Problem statement
Report every line below that has the string "image" in it.

Data for this exercise
----

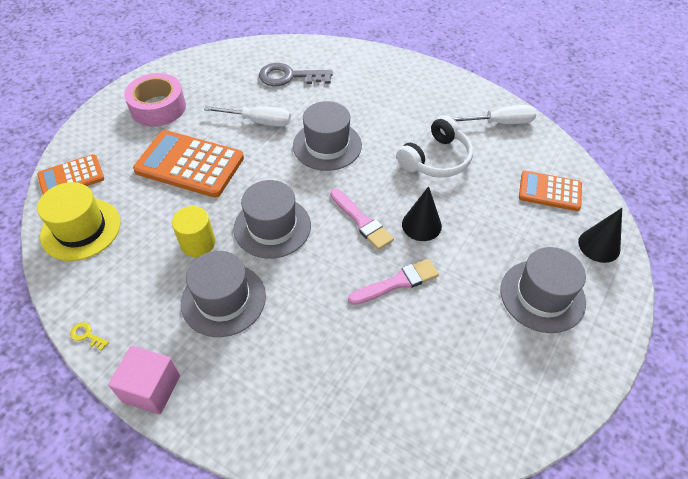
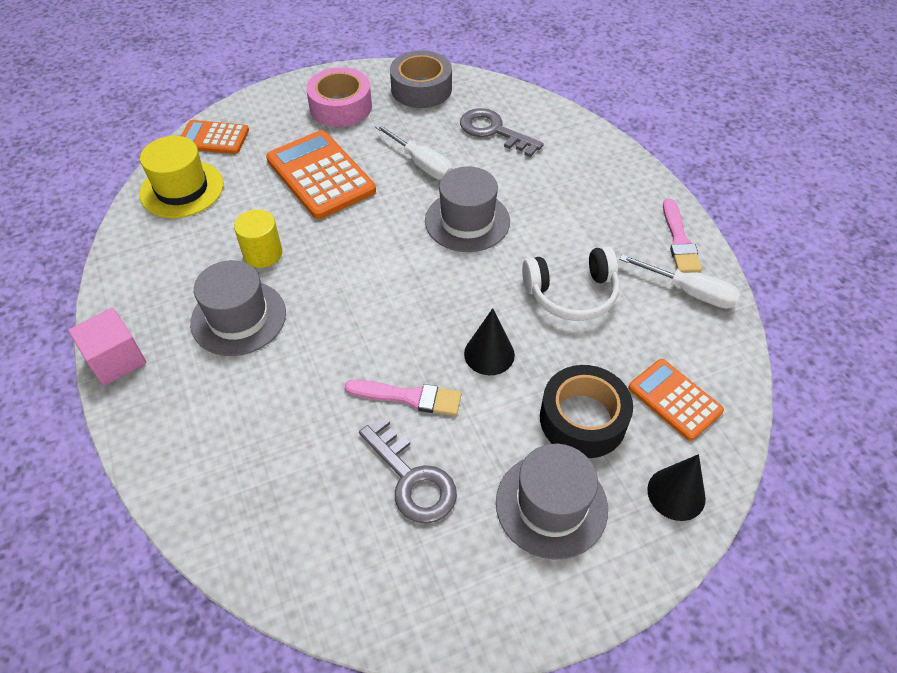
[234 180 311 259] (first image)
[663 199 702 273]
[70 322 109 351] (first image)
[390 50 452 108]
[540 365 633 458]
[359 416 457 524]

----

Solution for this task
[234 180 311 259] (first image)
[70 322 109 351] (first image)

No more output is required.